(Colored object listings)
┄┄┄┄┄┄┄┄┄┄
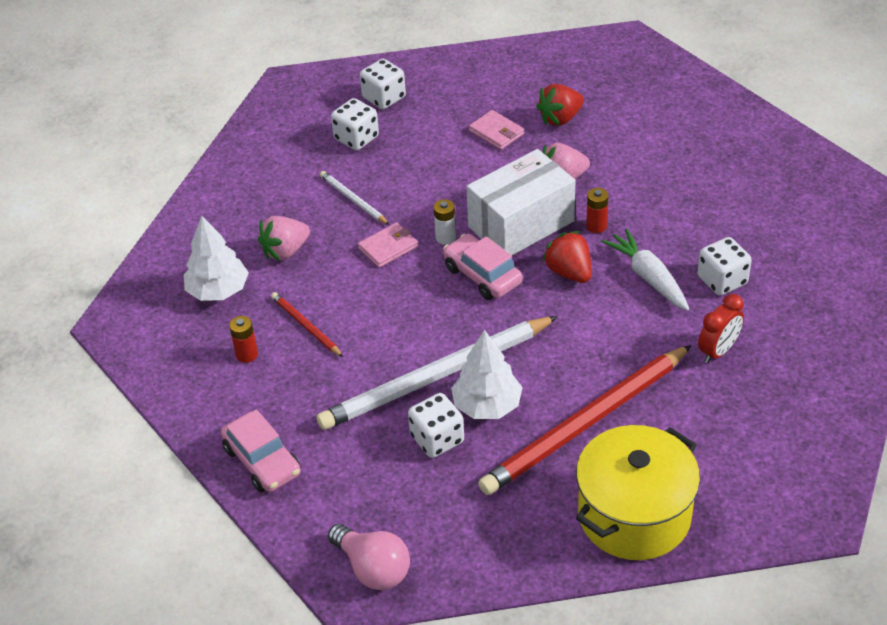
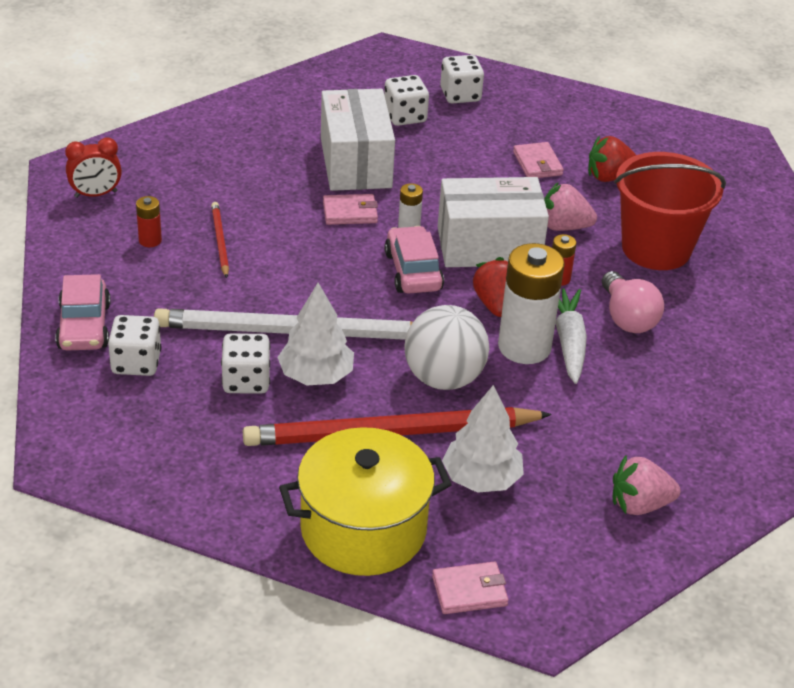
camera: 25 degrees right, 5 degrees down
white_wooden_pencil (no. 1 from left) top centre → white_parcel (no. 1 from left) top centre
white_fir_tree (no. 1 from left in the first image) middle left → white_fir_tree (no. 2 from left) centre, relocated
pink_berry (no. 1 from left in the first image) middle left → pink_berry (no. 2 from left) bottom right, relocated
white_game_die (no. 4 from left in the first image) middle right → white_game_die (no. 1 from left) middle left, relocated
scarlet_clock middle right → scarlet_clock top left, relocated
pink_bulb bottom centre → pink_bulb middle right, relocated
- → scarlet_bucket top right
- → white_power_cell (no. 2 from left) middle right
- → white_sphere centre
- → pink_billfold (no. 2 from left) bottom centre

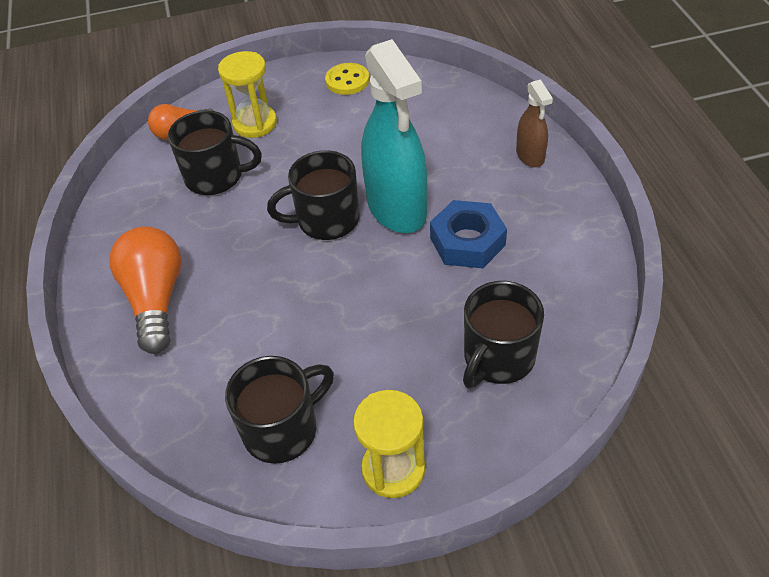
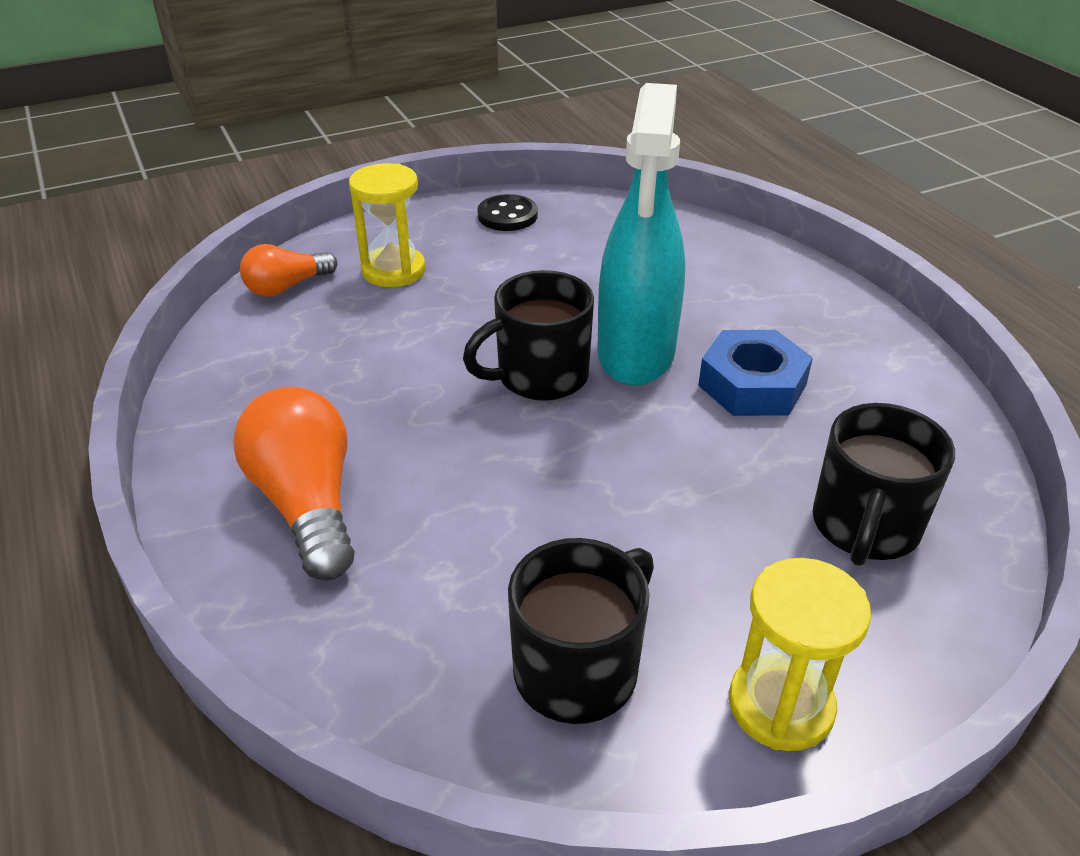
camera: 15 degrees left, 10 degrees down
aqua_spray_bottle top centre, 45 degrees clockwise
yellow_sewing_button top centre → ebony_sewing_button top centre
brown_spray_bottle top right → -
ebony_mug (no. 1 from left) top left → -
┄┄┄┄┄┄┄┄┄┄
TASK GOAL — Every line in the records is to be retyped exactly as it stands; the pictures stay out.

SOLUTION FOR THIS TASK —
camera: 25 degrees right, 5 degrees down
white_wooden_pencil (no. 1 from left) top centre → white_parcel (no. 1 from left) top centre
white_fir_tree (no. 1 from left in the first image) middle left → white_fir_tree (no. 2 from left) centre, relocated
pink_berry (no. 1 from left in the first image) middle left → pink_berry (no. 2 from left) bottom right, relocated
white_game_die (no. 4 from left in the first image) middle right → white_game_die (no. 1 from left) middle left, relocated
scarlet_clock middle right → scarlet_clock top left, relocated
pink_bulb bottom centre → pink_bulb middle right, relocated
- → scarlet_bucket top right
- → white_power_cell (no. 2 from left) middle right
- → white_sphere centre
- → pink_billfold (no. 2 from left) bottom centre

camera: 15 degrees left, 10 degrees down
aqua_spray_bottle top centre, 45 degrees clockwise
yellow_sewing_button top centre → ebony_sewing_button top centre
brown_spray_bottle top right → -
ebony_mug (no. 1 from left) top left → -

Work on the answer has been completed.